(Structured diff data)

--- --- ---

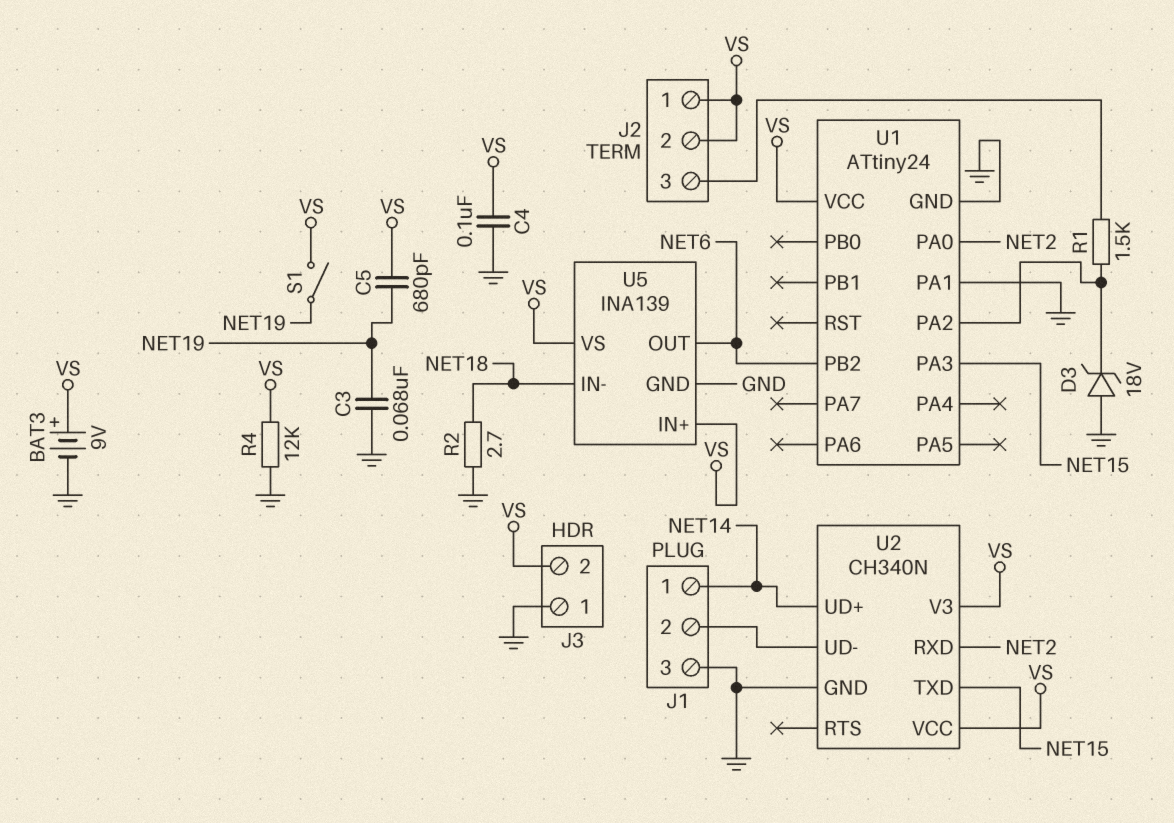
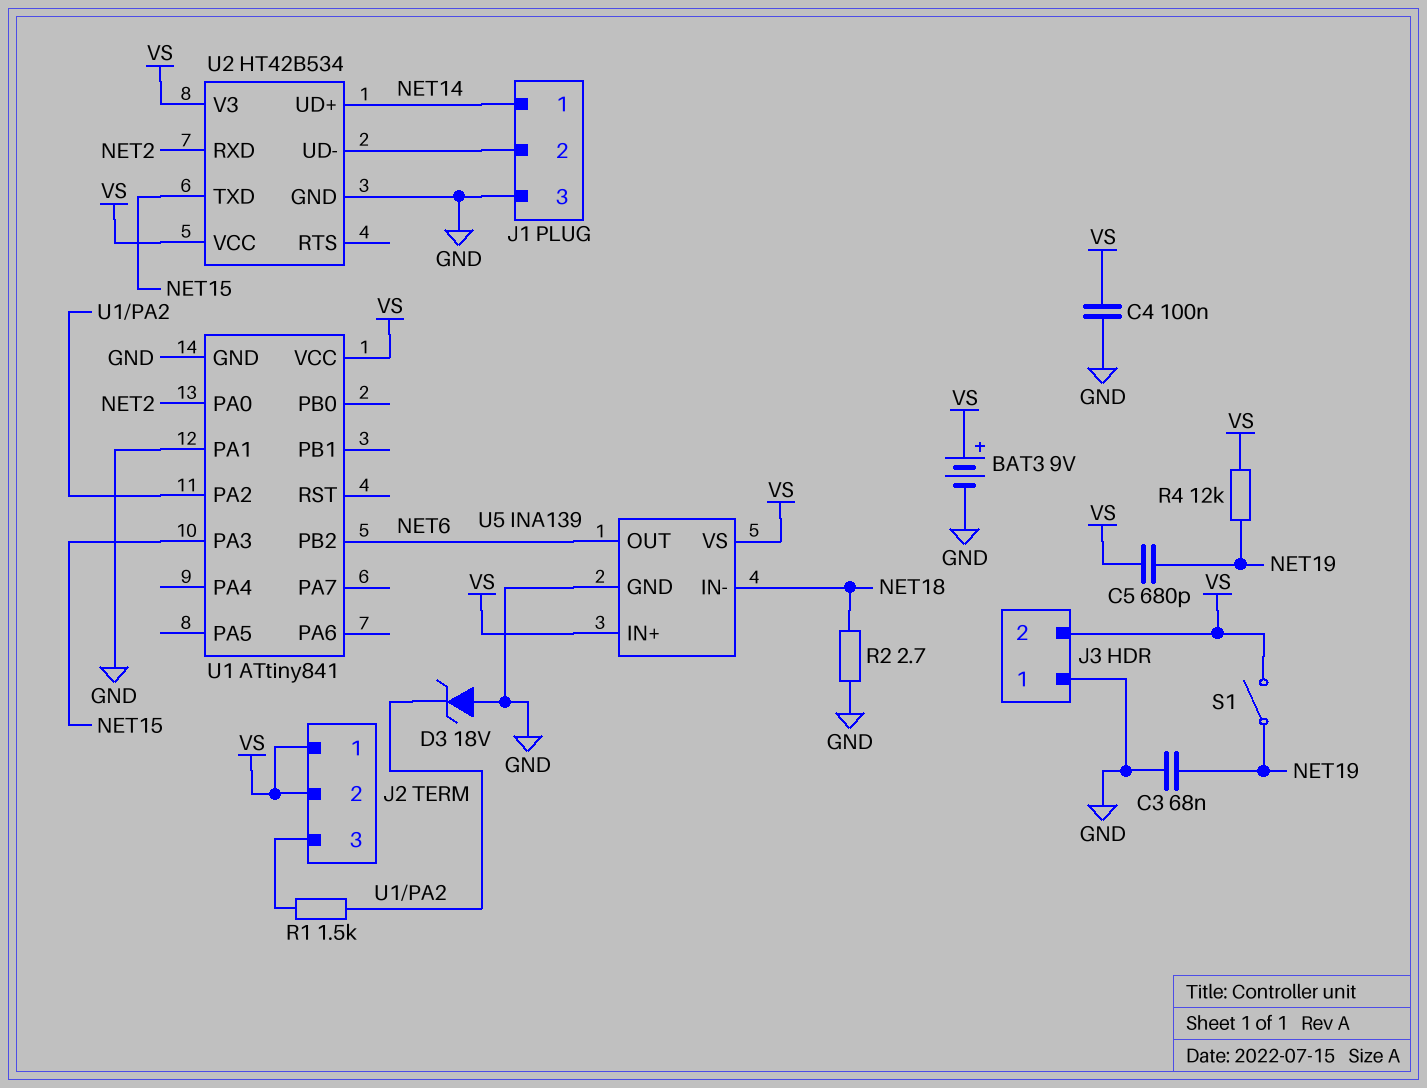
R4: 12k (GND, VS) -> 12k (NET19, VS)
U1: ATtiny24 -> ATtiny841
U2: CH340N -> HT42B534

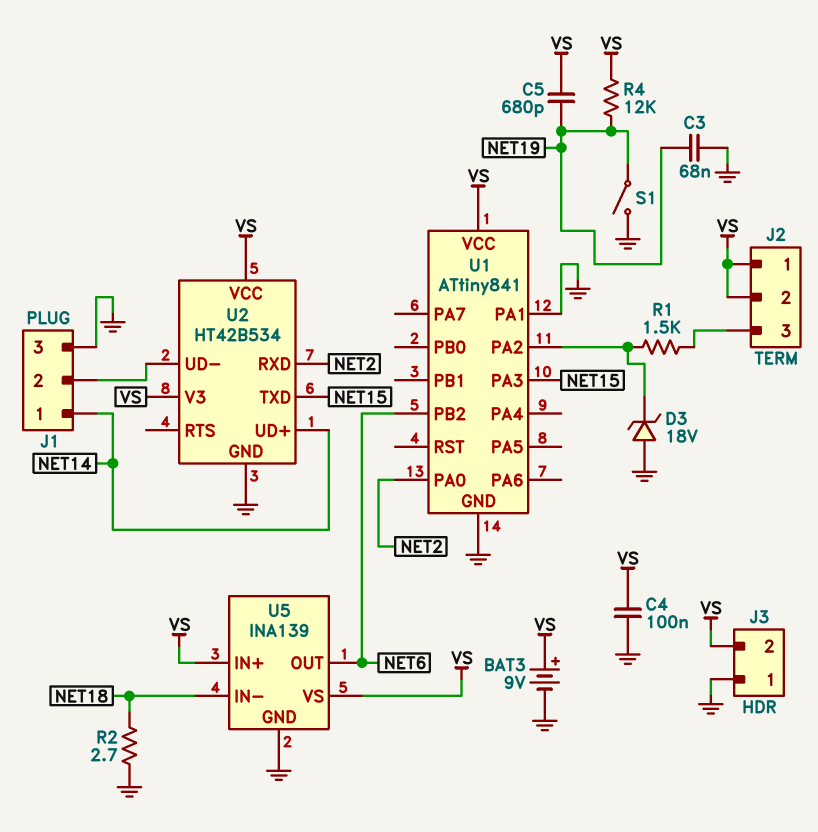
S1: switch (NET19, VS) -> switch (GND, NET19)

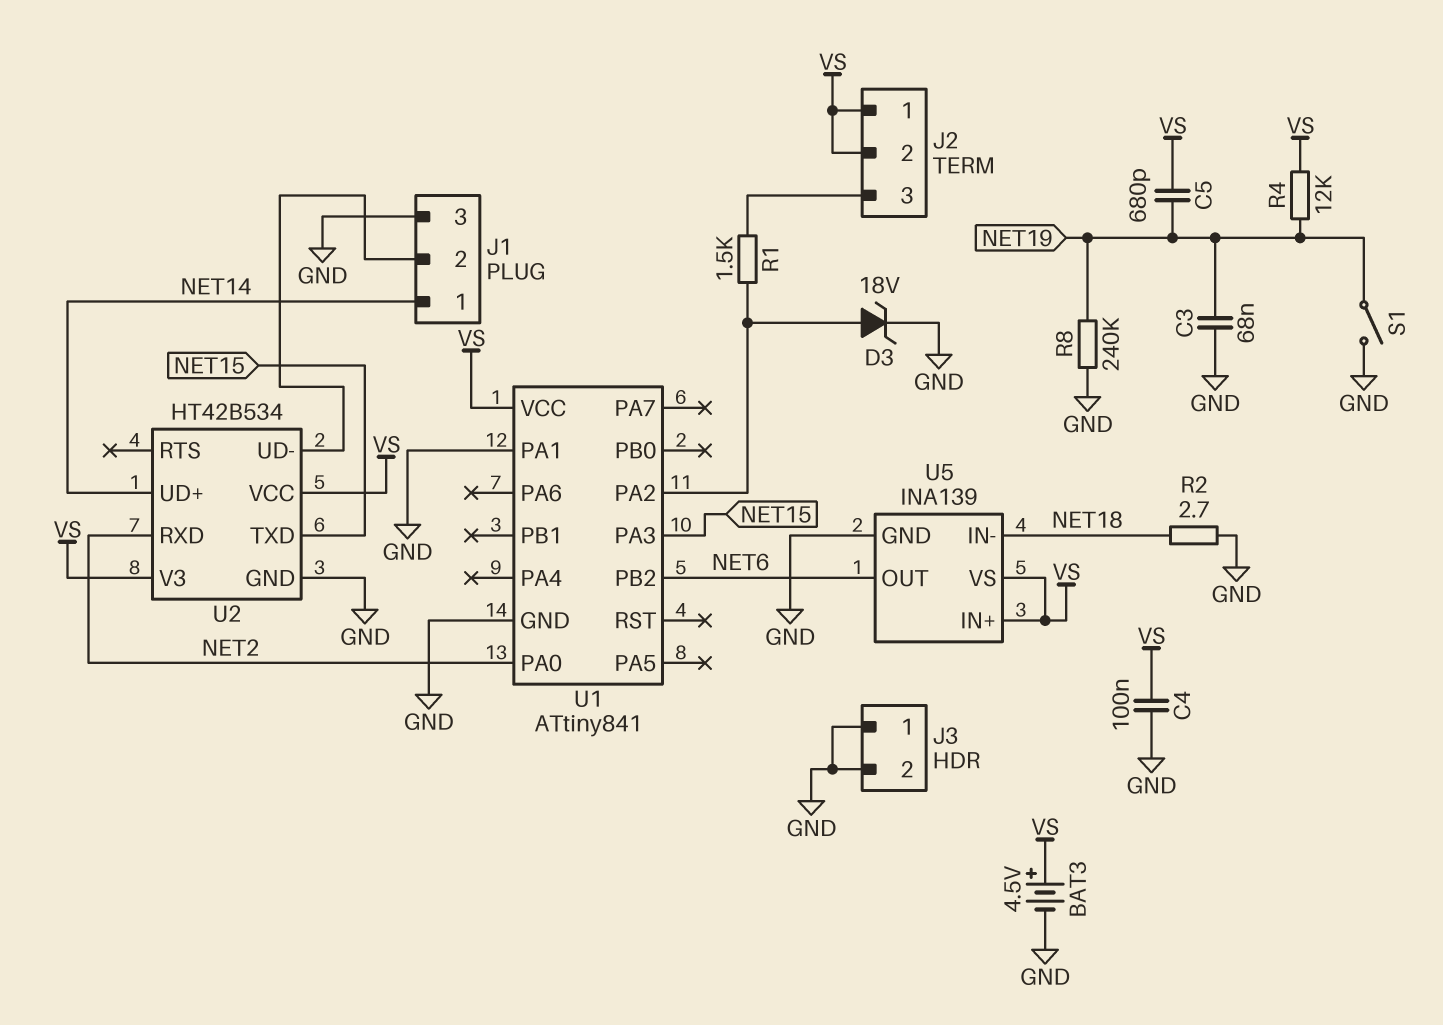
BAT3: 9V (plus VS, minus GND) -> 4.5V (plus VS, minus GND)
D3: zener 18V (A GND, K U1/PA2) -> zener 18V (A U1/PA2, K GND)
J3 pin 2: VS -> GND
R8: none -> 240k (GND, NET19)

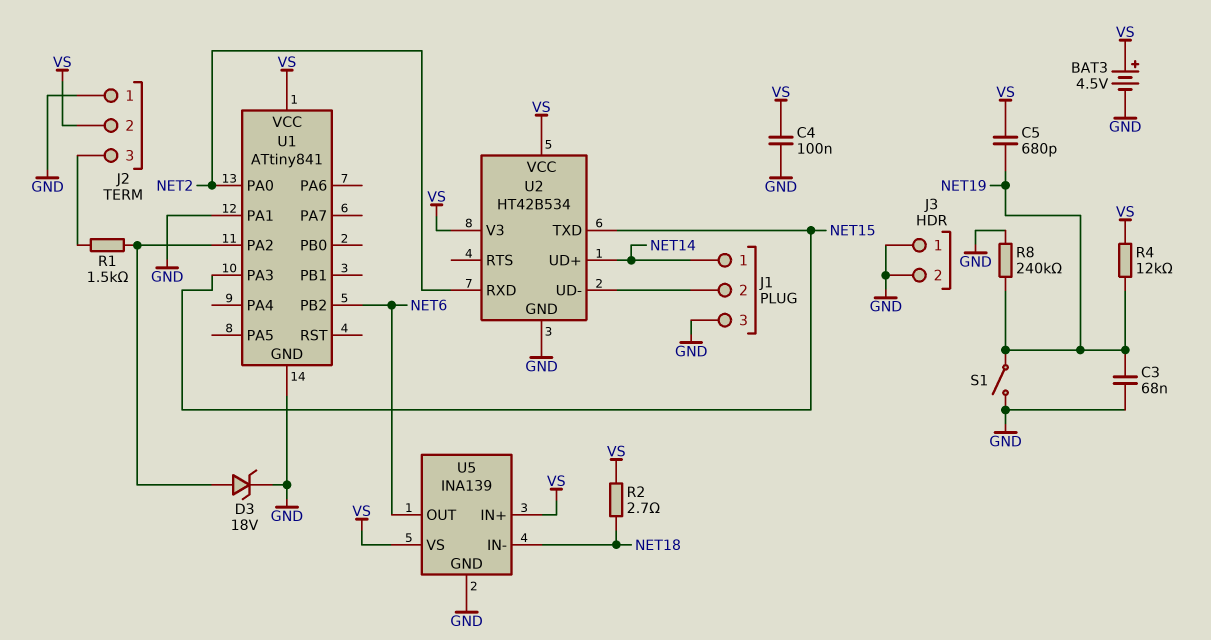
J2 pin 1: VS -> GND
R2: 2.7 (GND, NET18) -> 2.7 (NET18, VS)

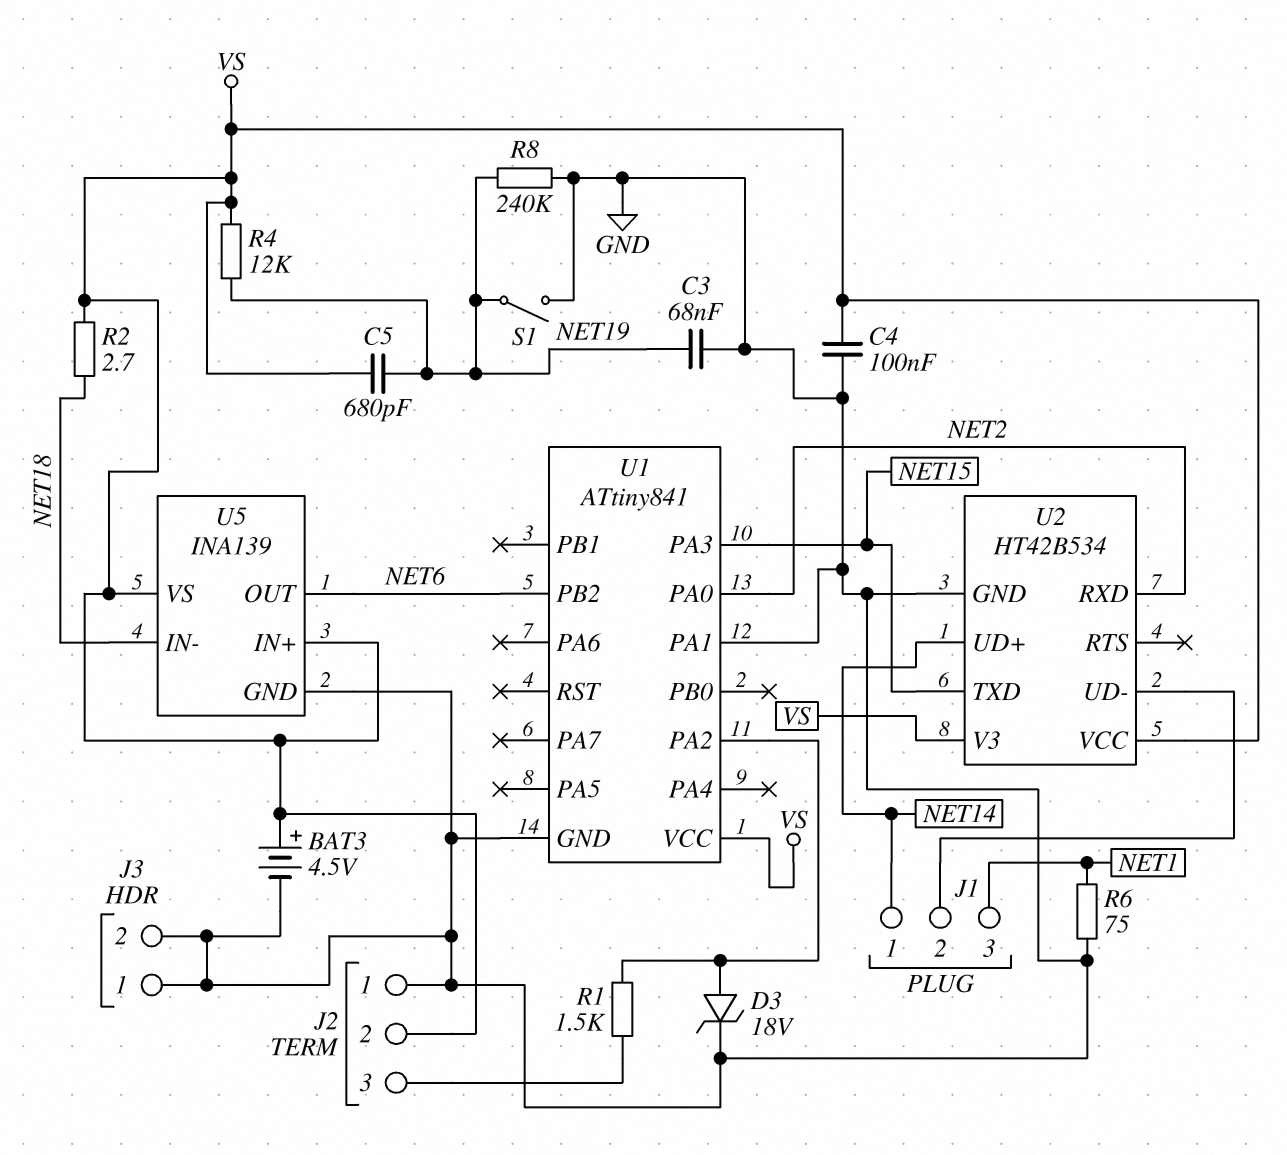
J1 pin 3: GND -> NET1
R6: none -> 75 (GND, NET1)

--- --- ---

Begin at the line containing "R2: 2.7 (GND, NET18) -> 2.7 (NET18, VS)" and stop at the last line of the data. Repeat only those lines, exactly, and leave out the pictures.

**Solution to this task**
R2: 2.7 (GND, NET18) -> 2.7 (NET18, VS)

J1 pin 3: GND -> NET1
R6: none -> 75 (GND, NET1)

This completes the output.